» **Instructions for the task**
If a line in the records contains the string "camera", show that line.

» **Data provided**
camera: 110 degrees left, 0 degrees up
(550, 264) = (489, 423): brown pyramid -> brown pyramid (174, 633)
...
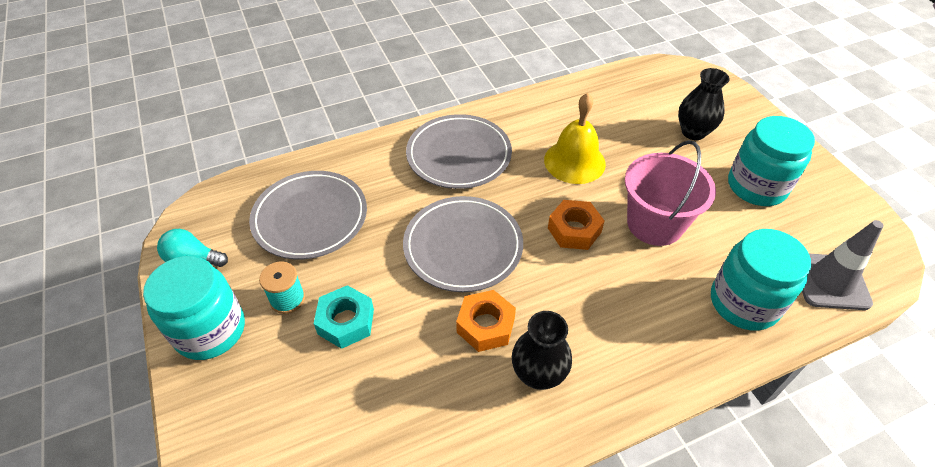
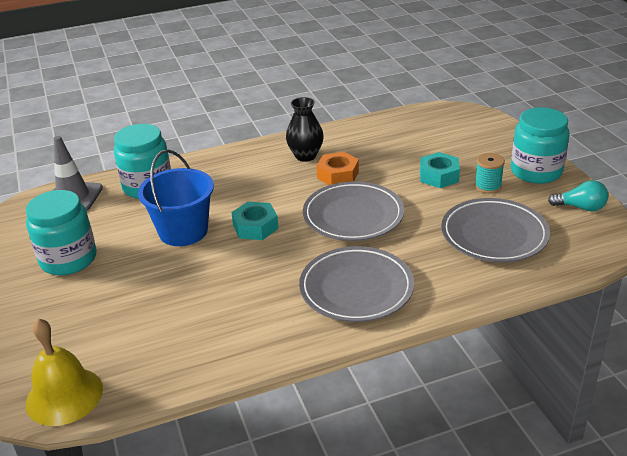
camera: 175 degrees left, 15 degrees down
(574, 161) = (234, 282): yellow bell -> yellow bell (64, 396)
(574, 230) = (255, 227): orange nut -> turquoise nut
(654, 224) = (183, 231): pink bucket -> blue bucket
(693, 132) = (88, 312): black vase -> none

» **Task answer**
camera: 110 degrees left, 0 degrees up
camera: 175 degrees left, 15 degrees down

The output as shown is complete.